# DATA TO PROCESS
※ ※ ※

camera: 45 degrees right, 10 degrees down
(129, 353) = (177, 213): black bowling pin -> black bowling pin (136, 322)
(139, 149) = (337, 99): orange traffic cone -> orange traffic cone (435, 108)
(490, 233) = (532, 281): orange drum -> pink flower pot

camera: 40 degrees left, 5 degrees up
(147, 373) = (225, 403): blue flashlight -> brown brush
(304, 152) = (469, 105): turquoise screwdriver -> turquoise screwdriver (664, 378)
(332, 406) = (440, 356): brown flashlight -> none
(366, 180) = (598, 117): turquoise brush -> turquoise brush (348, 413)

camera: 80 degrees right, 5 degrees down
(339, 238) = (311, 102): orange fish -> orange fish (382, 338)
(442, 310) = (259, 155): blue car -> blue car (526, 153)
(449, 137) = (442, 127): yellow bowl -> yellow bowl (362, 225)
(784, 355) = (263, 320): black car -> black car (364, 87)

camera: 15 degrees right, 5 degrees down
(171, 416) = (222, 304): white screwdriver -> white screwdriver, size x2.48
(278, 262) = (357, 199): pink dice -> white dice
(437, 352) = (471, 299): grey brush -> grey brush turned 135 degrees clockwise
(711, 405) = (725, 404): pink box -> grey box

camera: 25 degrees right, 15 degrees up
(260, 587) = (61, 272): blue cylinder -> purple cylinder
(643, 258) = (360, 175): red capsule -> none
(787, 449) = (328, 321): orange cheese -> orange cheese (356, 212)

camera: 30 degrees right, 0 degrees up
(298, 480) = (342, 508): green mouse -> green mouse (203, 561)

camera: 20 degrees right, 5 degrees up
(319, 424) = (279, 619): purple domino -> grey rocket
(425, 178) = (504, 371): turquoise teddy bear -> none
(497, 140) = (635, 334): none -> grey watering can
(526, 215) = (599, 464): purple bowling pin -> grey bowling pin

※ ※ ※

# PROBLEM REQUIREMENTS
Exactly how many lines in the listing above hold the string "degrees"? State the number by itself.

# EXERCISE RESPONSE
8